* _Your task_
Take the entries that follow and return exactly the lines from the one holding "LED: yellow -> white" through the one holding "PIXELS1 pin GND: GND -> VIN", both included. Nothing else is needed.

* _Records for this exercise_
*-*-*

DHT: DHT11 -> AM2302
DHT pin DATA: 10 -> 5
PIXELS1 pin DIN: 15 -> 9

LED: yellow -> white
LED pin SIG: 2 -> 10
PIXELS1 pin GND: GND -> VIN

*-*-*

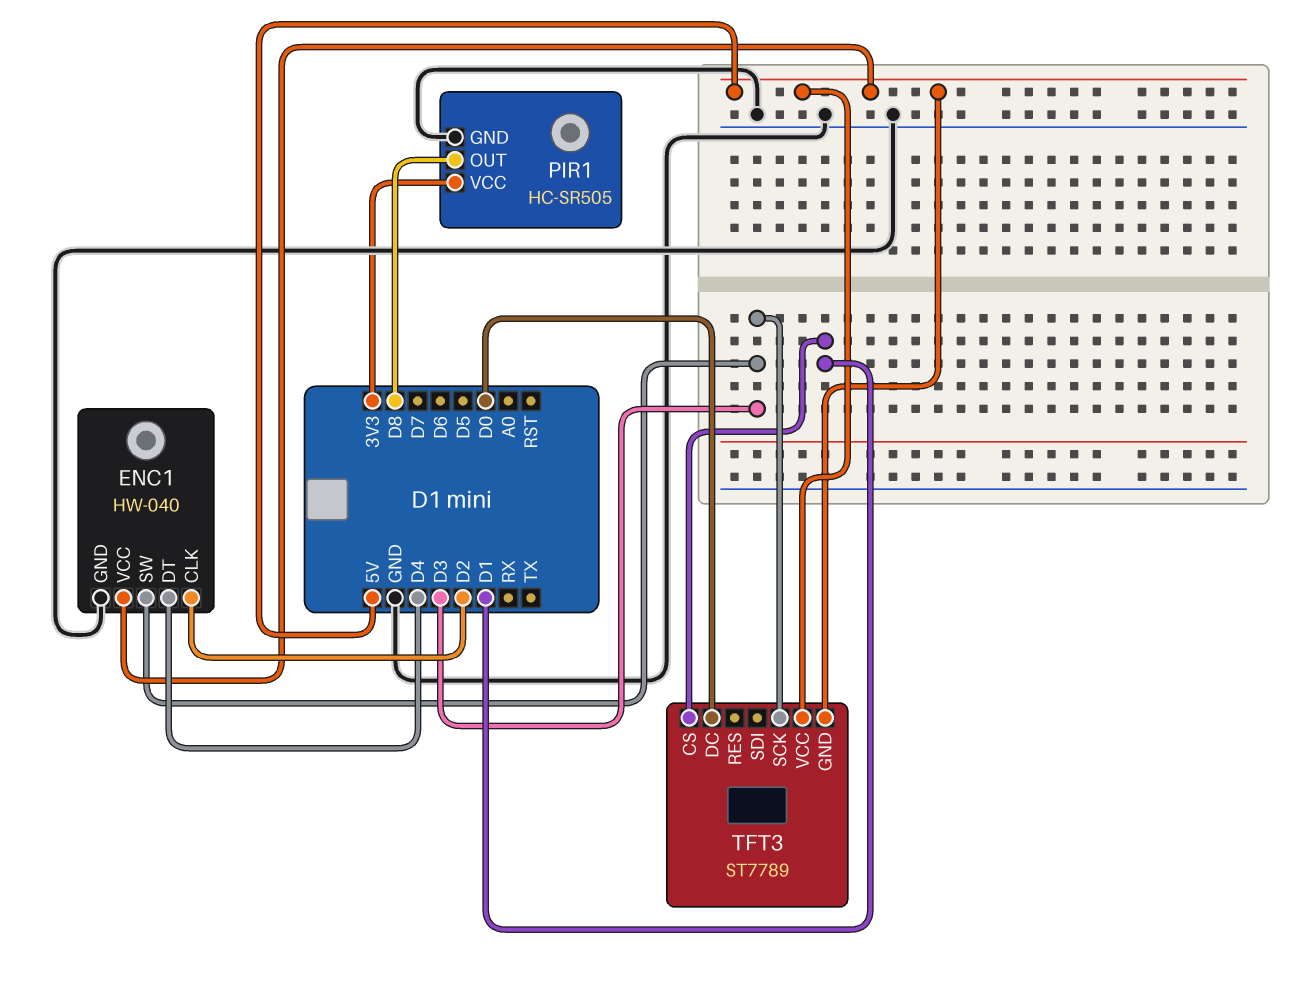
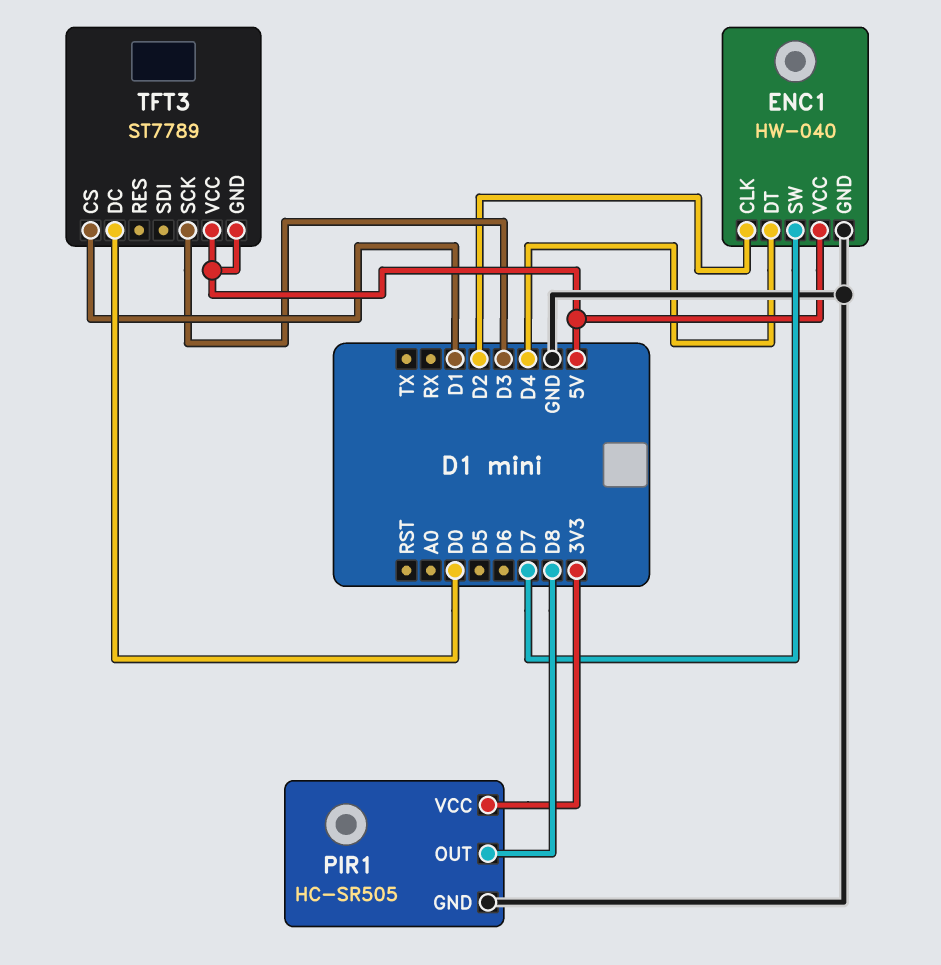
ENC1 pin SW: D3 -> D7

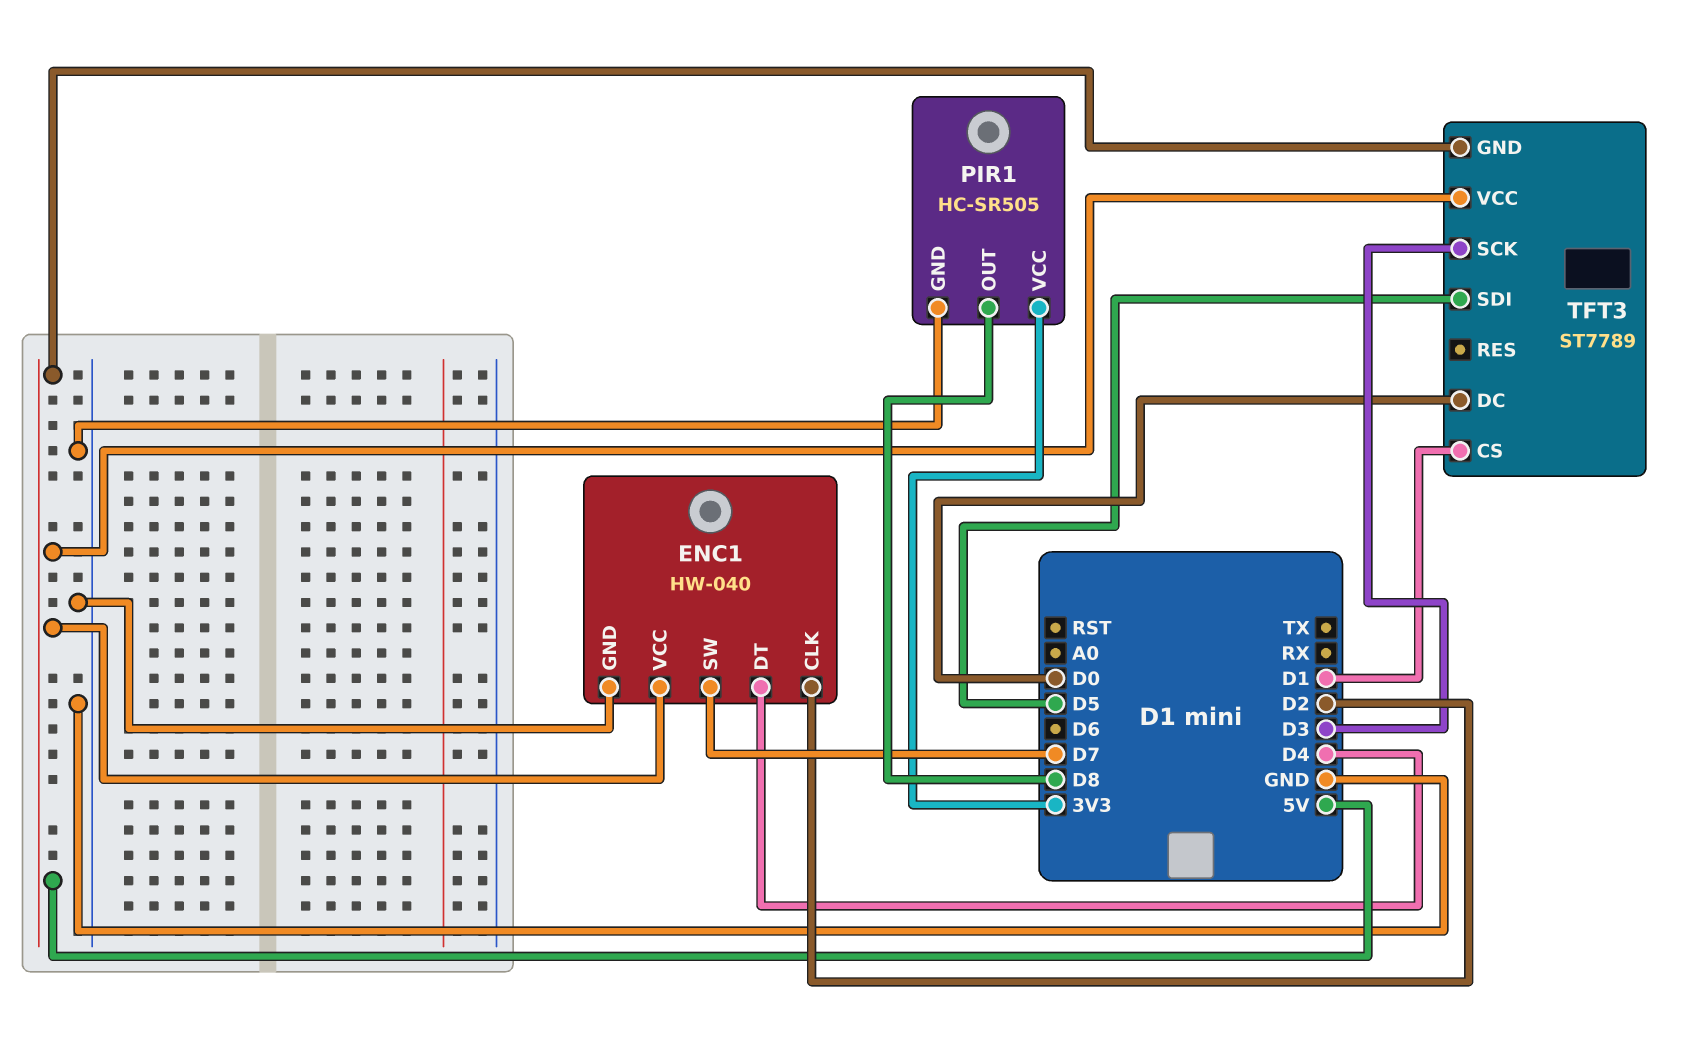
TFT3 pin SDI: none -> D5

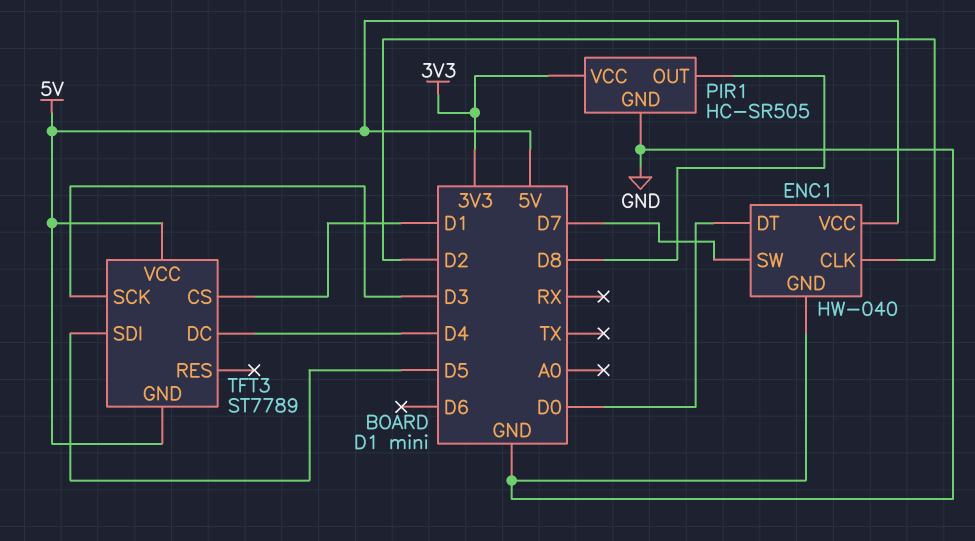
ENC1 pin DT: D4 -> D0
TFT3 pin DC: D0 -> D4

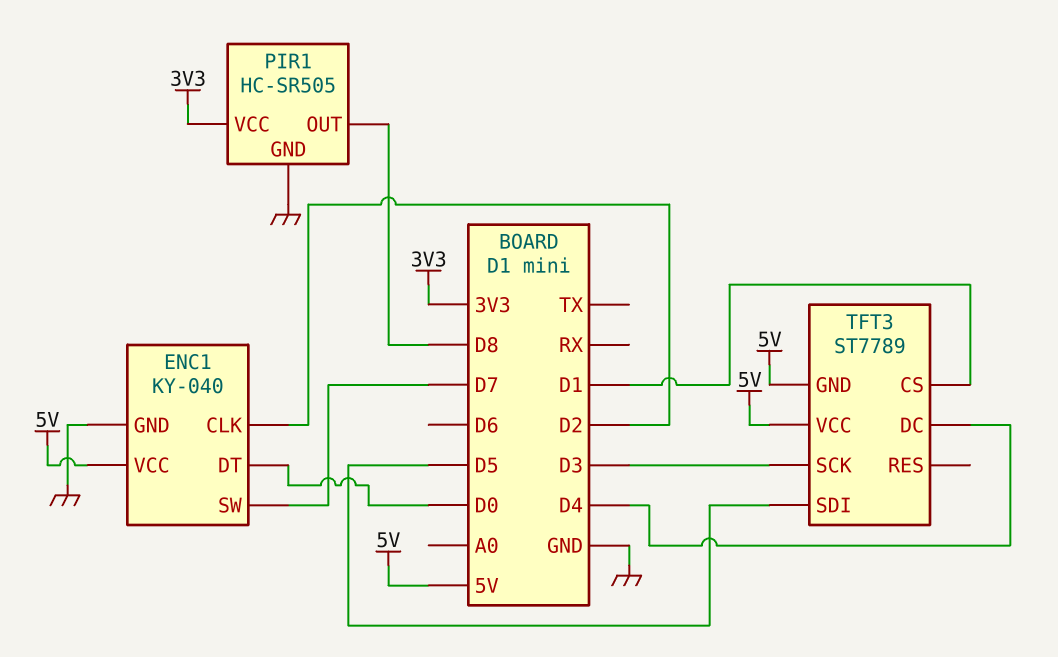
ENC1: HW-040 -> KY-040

*-*-*

* _Answer to the exercise_
LED: yellow -> white
LED pin SIG: 2 -> 10
PIXELS1 pin GND: GND -> VIN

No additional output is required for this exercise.